START Given entries
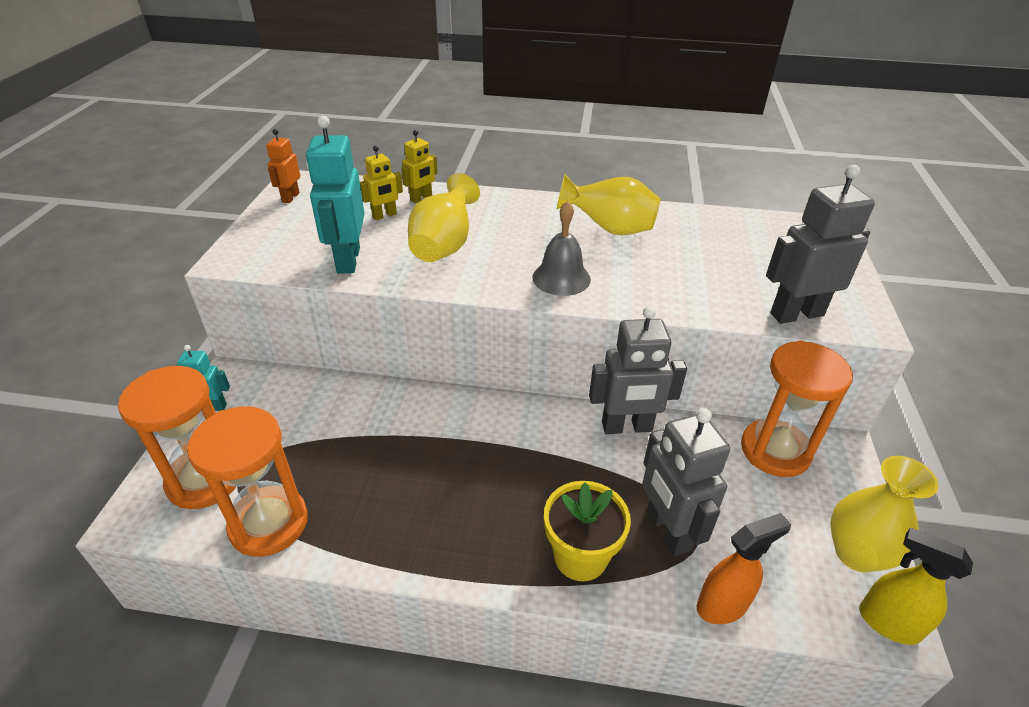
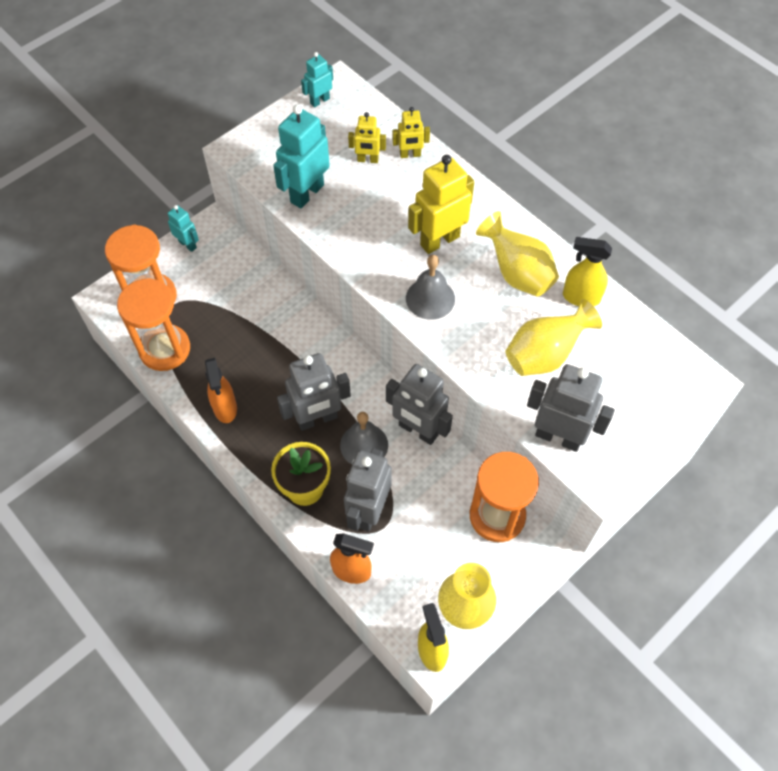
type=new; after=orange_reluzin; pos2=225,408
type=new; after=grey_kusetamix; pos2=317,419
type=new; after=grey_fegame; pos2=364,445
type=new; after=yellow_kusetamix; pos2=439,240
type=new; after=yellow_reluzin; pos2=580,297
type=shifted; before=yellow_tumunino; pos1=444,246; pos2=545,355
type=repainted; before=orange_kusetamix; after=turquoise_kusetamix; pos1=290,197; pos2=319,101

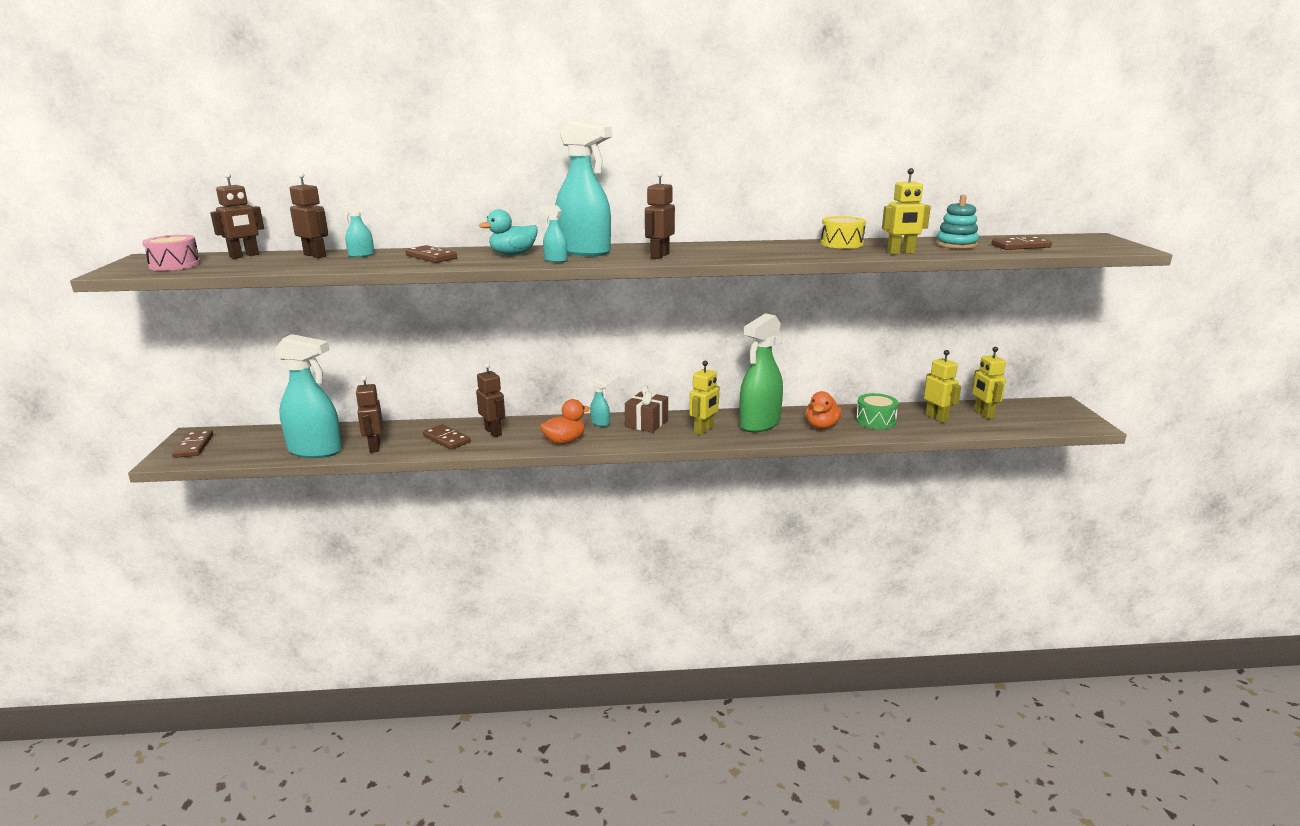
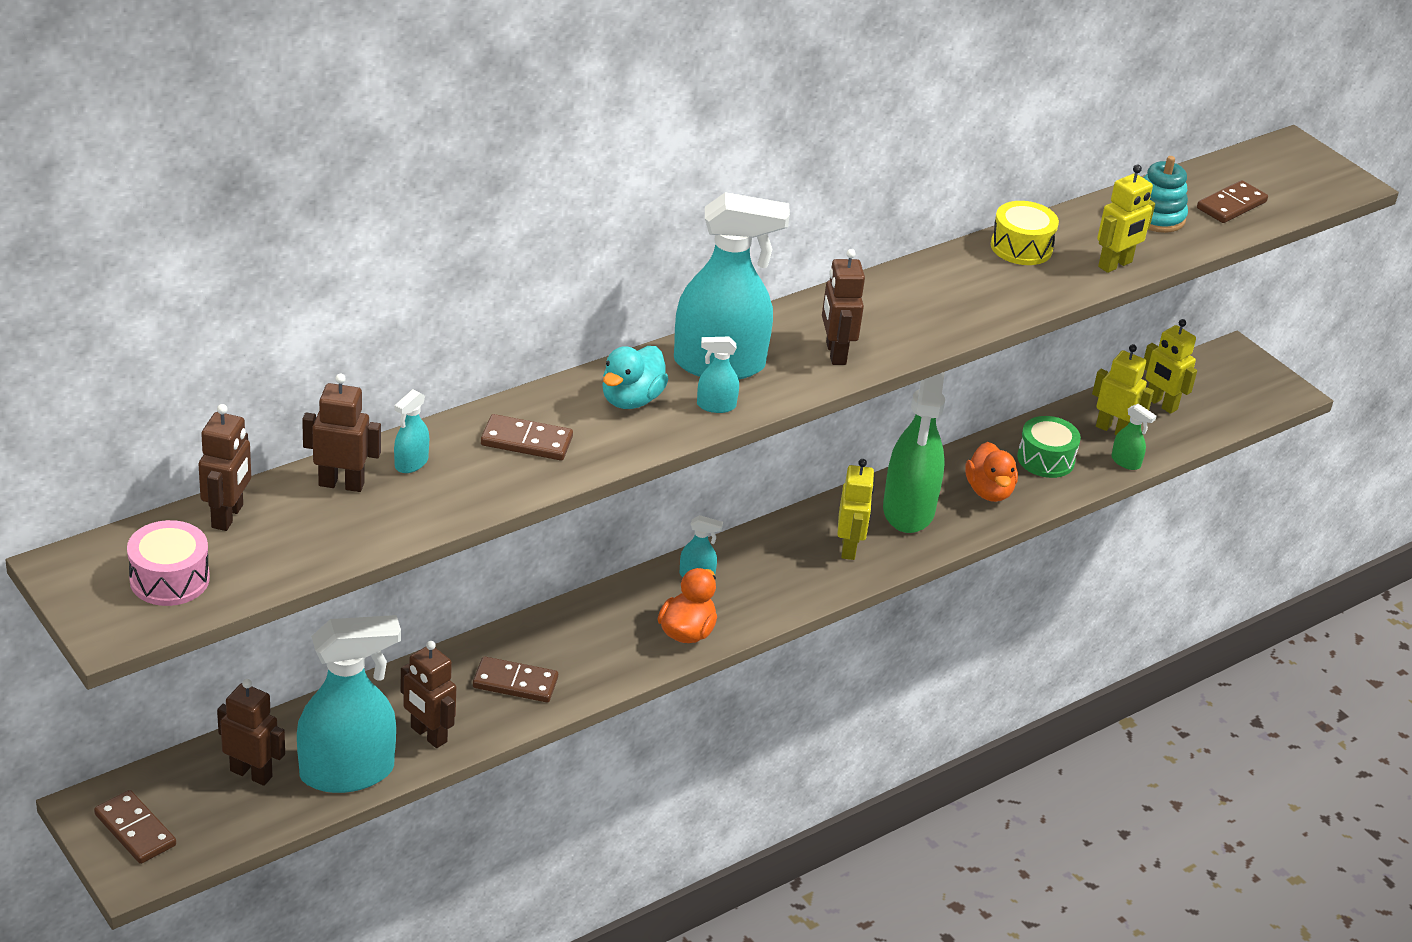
type=gone; before=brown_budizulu; pos1=646,423
type=new; after=green_reluzin; pos2=1126,462
type=shifted; before=brown_kusetamix; pos1=493,432; pos2=251,773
END Given entries
Now repeat exactly the lines from the one with "type=shifted; before=yellow_tumunino; pos1=444,246;" through the end of the listing above, both included, omitting all pictures.

type=shifted; before=yellow_tumunino; pos1=444,246; pos2=545,355
type=repainted; before=orange_kusetamix; after=turquoise_kusetamix; pos1=290,197; pos2=319,101

type=gone; before=brown_budizulu; pos1=646,423
type=new; after=green_reluzin; pos2=1126,462
type=shifted; before=brown_kusetamix; pos1=493,432; pos2=251,773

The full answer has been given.